_SOURCE RECORDS_
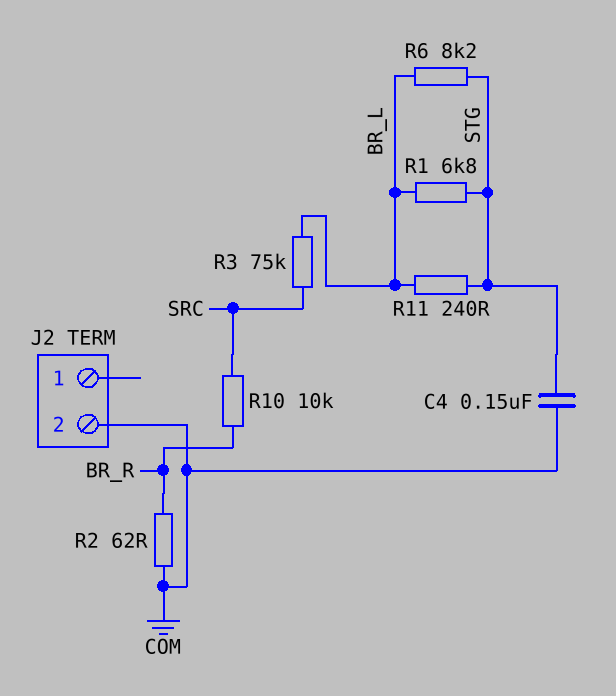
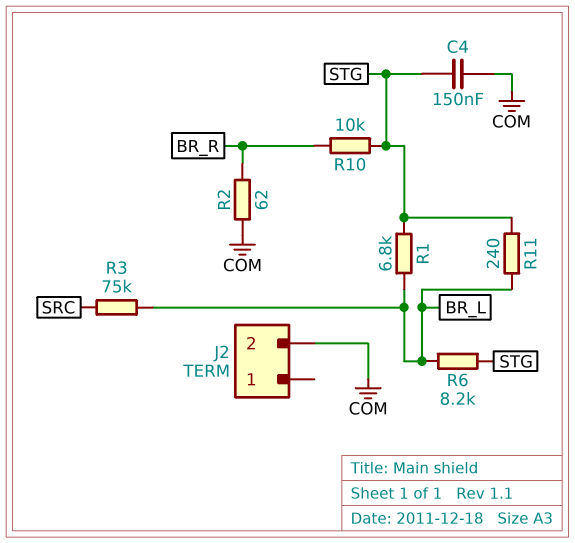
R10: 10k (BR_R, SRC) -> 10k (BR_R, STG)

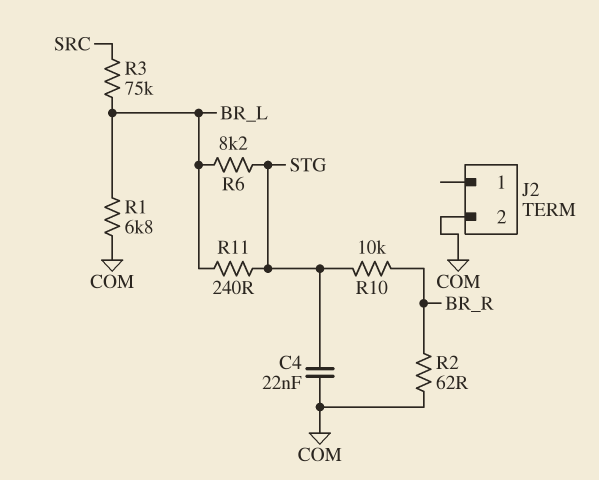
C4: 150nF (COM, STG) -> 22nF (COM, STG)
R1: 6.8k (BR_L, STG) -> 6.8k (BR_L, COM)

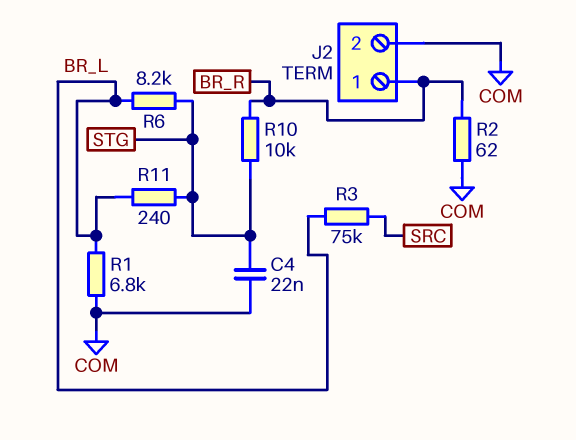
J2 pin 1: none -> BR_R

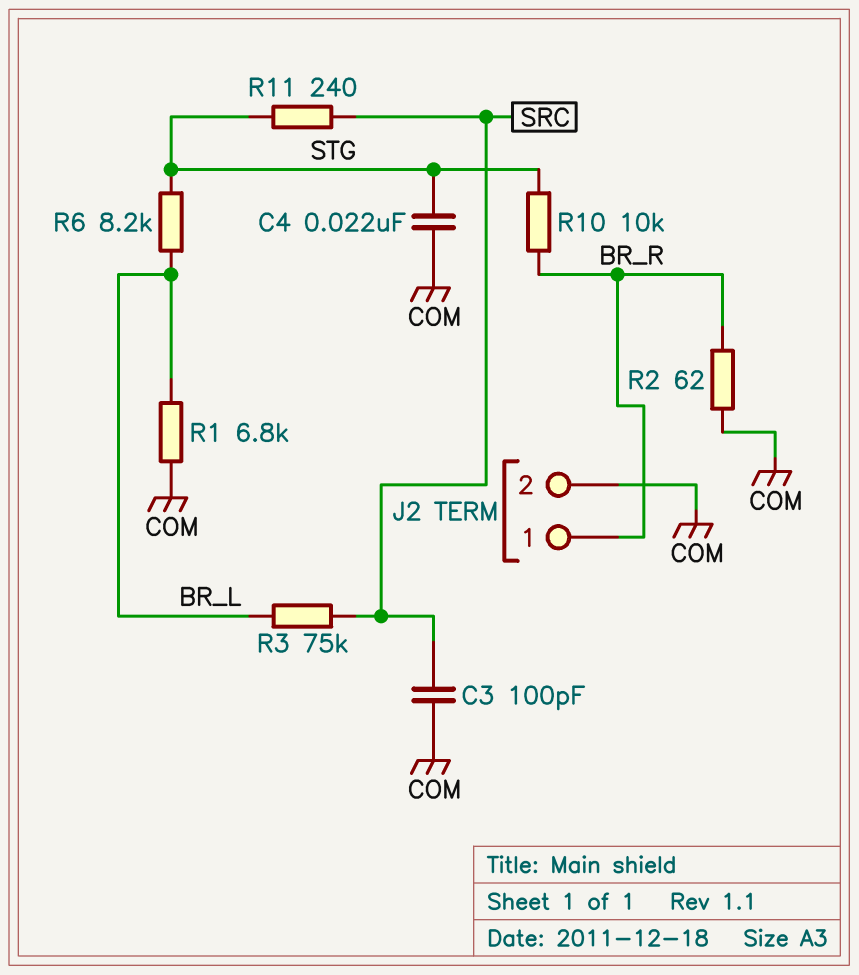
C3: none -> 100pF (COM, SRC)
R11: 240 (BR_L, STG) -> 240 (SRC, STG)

_WHAT YOU ARE ASKED TO DO_
Without including any picture, reproduce the material above word for word.

_REPLY TO THE EXERCISE_
R10: 10k (BR_R, SRC) -> 10k (BR_R, STG)

C4: 150nF (COM, STG) -> 22nF (COM, STG)
R1: 6.8k (BR_L, STG) -> 6.8k (BR_L, COM)

J2 pin 1: none -> BR_R

C3: none -> 100pF (COM, SRC)
R11: 240 (BR_L, STG) -> 240 (SRC, STG)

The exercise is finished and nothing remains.